Your instructions
Your answer should be every line of the records that contains the word "MATRIX", copied as it stands.

--- START ---

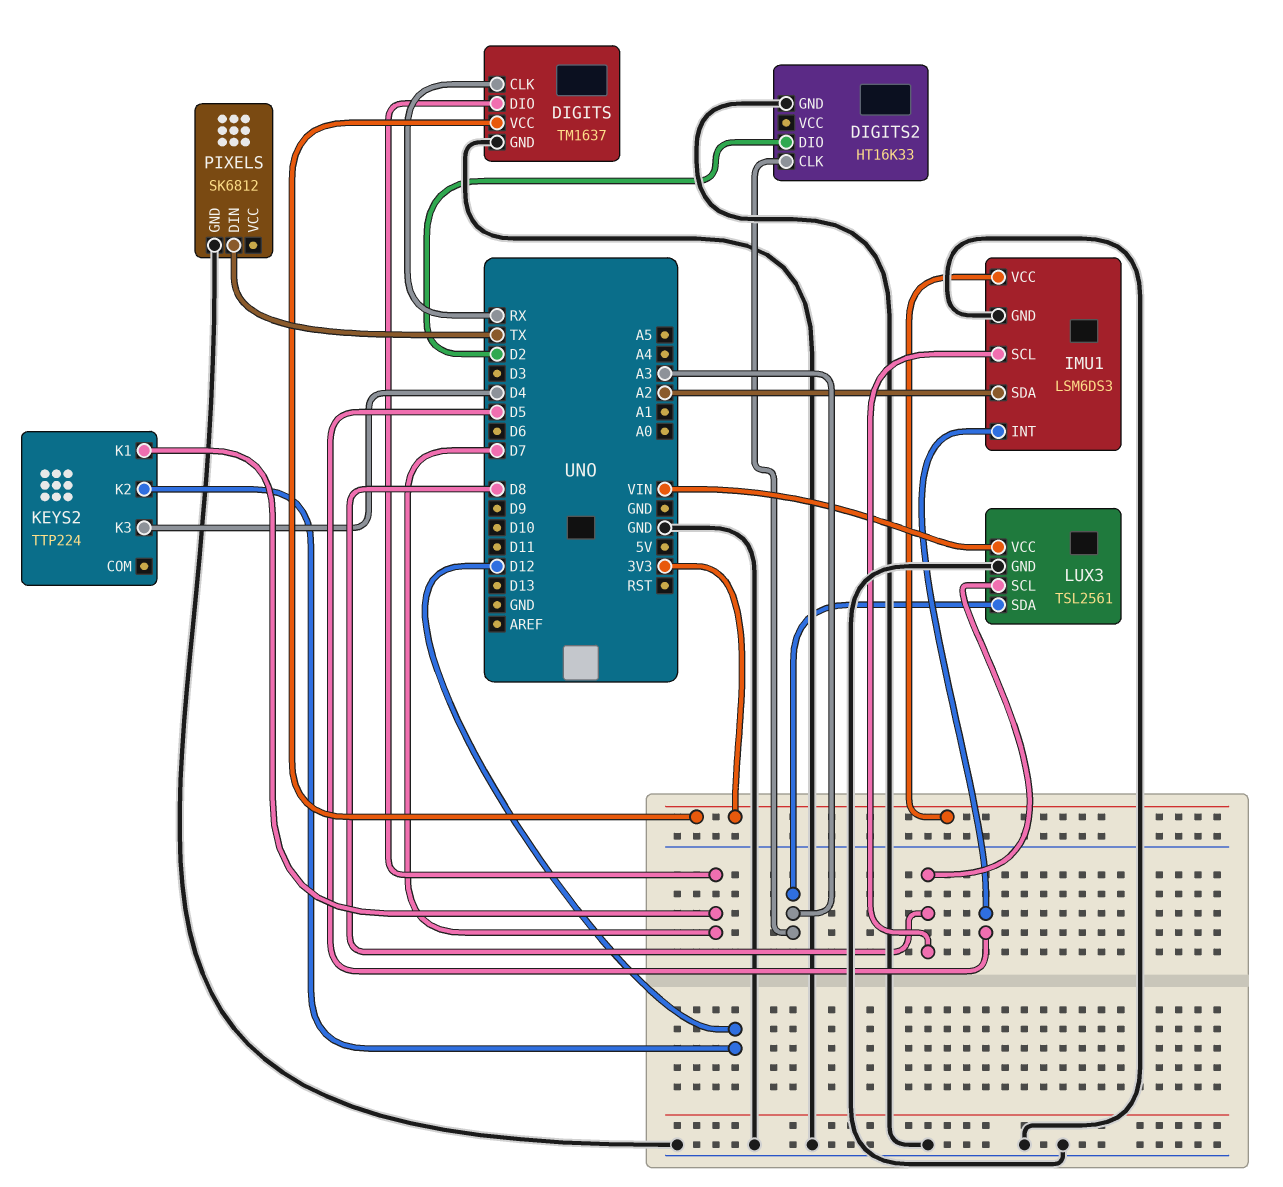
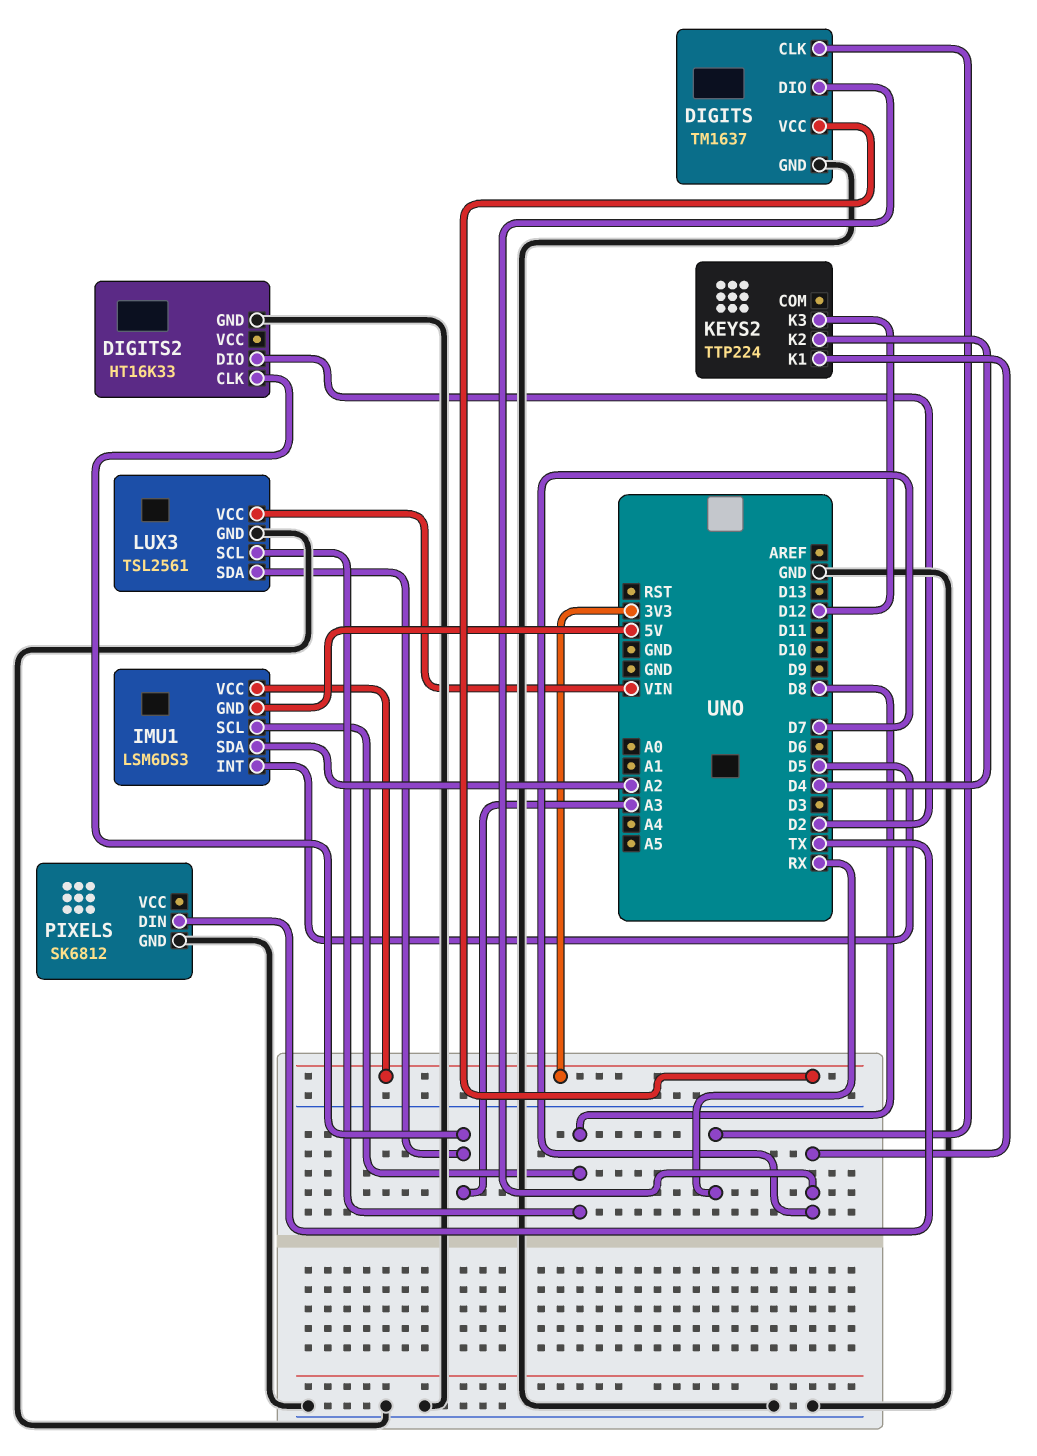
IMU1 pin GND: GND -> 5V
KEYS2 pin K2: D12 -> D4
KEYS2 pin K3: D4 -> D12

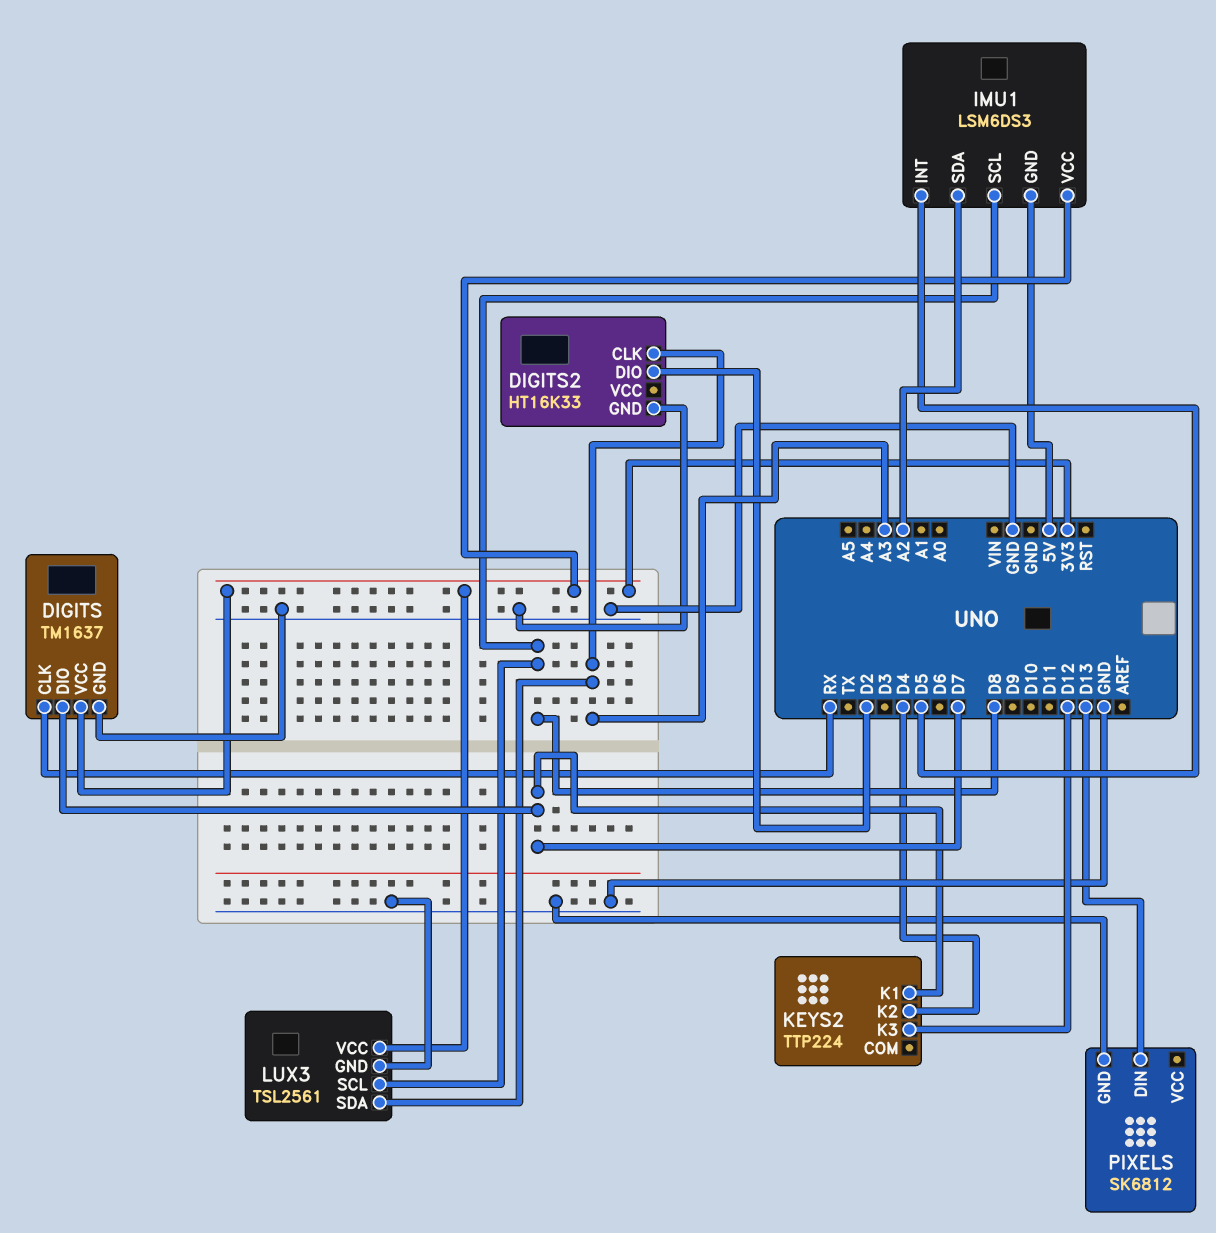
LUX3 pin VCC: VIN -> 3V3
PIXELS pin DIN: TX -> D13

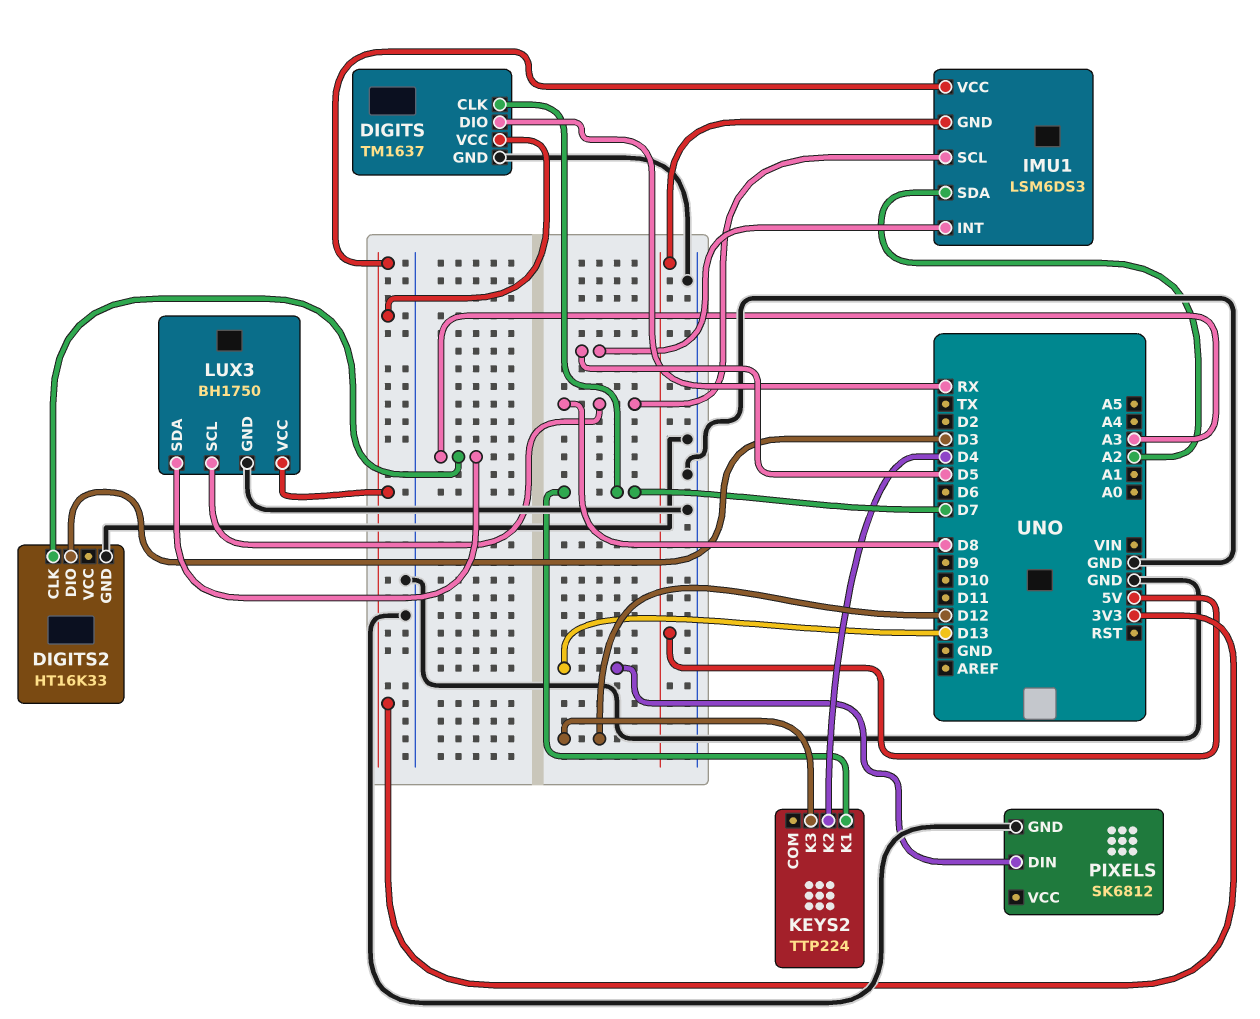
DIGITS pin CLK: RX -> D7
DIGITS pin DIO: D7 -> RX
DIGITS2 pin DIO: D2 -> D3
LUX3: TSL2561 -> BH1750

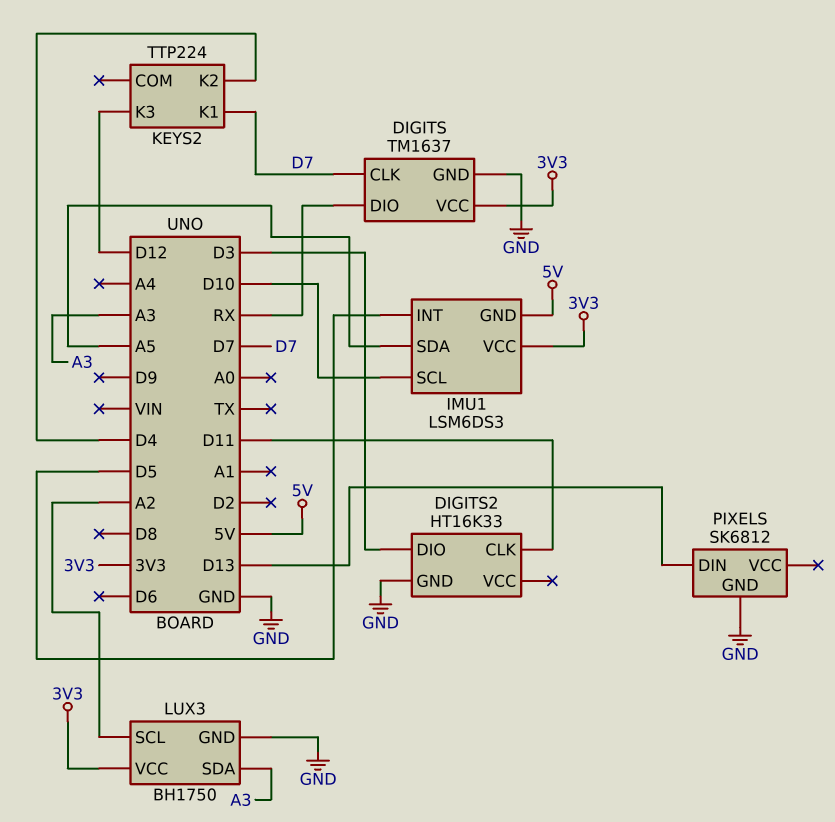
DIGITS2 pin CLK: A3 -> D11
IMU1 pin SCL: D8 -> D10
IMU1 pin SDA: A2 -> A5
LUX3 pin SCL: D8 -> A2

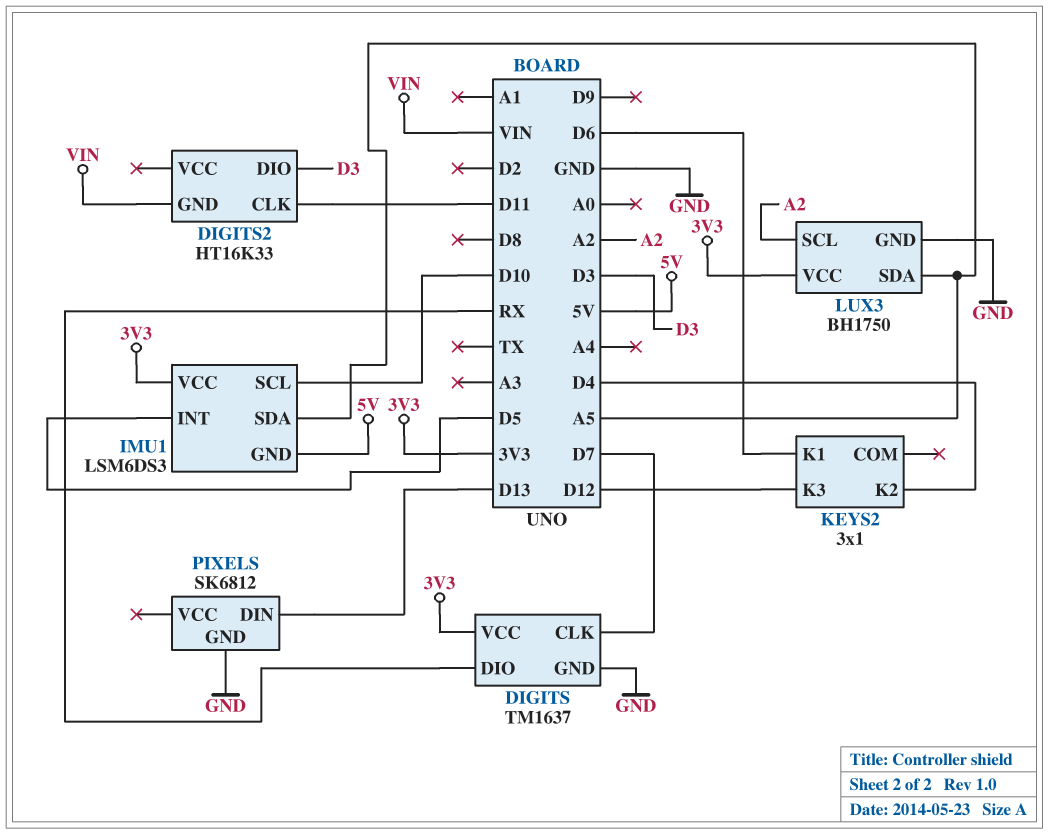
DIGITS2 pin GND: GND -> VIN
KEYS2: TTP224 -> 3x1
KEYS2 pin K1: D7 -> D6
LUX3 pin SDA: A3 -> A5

--- END ---
--- START ---

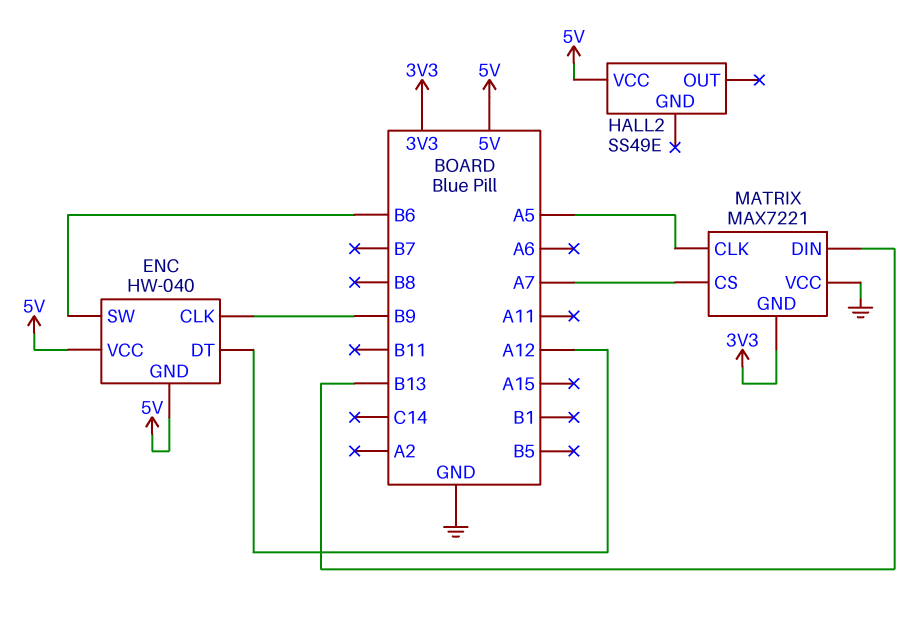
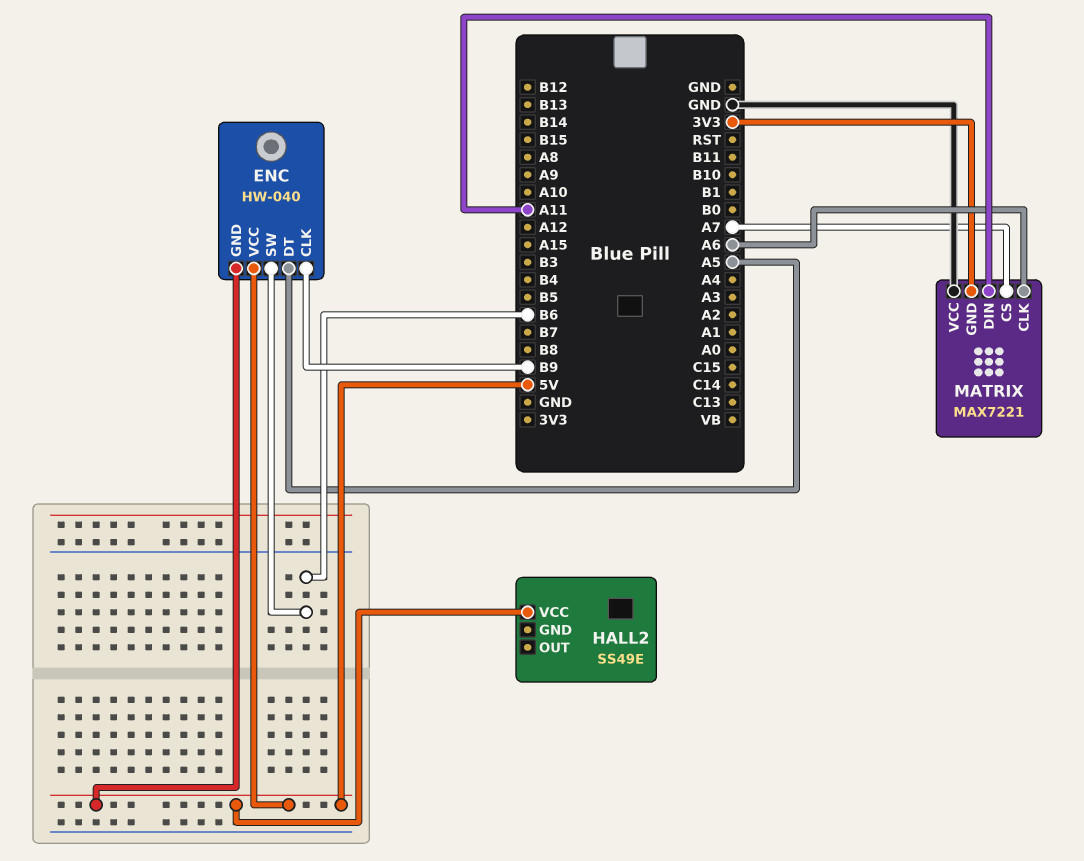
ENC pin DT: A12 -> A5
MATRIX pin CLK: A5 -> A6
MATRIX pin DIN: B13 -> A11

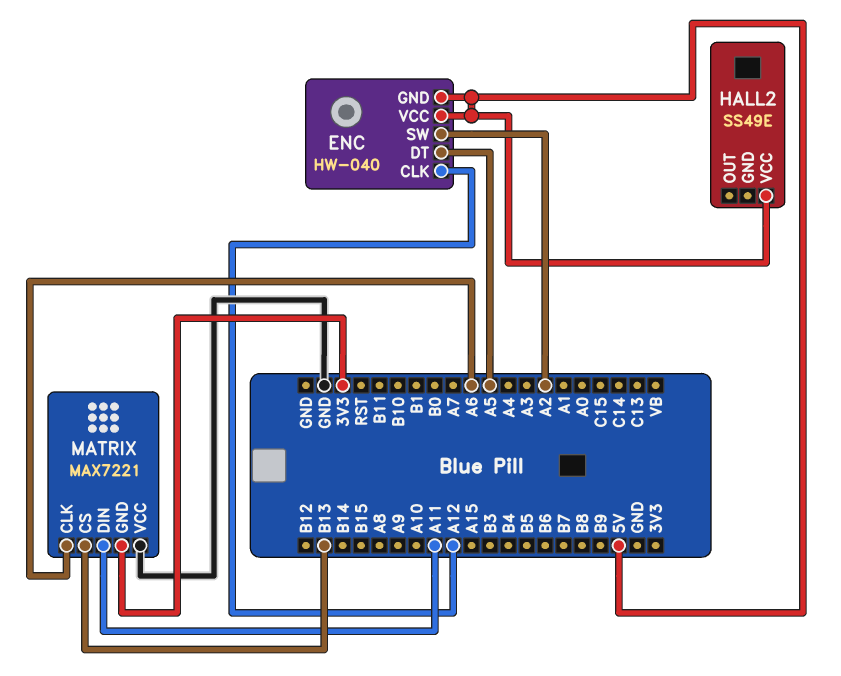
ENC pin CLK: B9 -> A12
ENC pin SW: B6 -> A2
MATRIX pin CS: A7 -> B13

--- END ---

Output for this task
MATRIX pin CLK: A5 -> A6
MATRIX pin DIN: B13 -> A11
MATRIX pin CS: A7 -> B13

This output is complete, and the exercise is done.